→ REQUIRED WORK
Take the lines below between the one holding "brown fork: 3 -> 4" and the one holding "turquoise light bulb: 0 -> 2", inclusive, and copy them exactly. Add nothing.
### EXCERPTED DATA
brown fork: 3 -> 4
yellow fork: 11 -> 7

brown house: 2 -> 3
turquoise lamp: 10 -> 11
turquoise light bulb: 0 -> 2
######
### EXCERPTED DATA
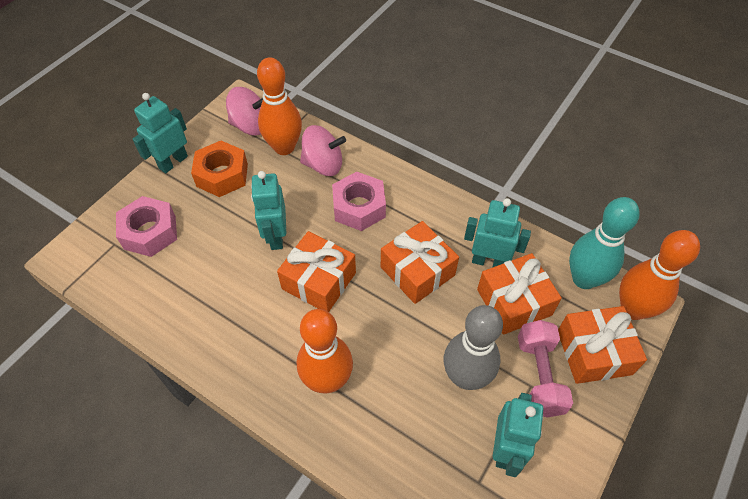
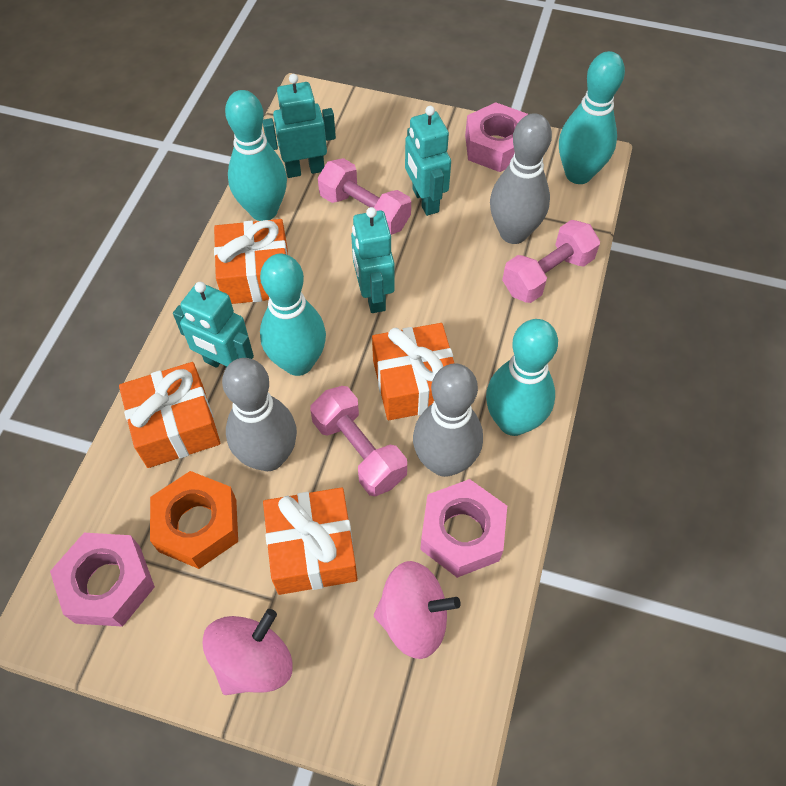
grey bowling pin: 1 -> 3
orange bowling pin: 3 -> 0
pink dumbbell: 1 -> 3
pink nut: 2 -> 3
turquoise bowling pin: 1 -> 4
######
→ TASK RESPONSE
brown fork: 3 -> 4
yellow fork: 11 -> 7

brown house: 2 -> 3
turquoise lamp: 10 -> 11
turquoise light bulb: 0 -> 2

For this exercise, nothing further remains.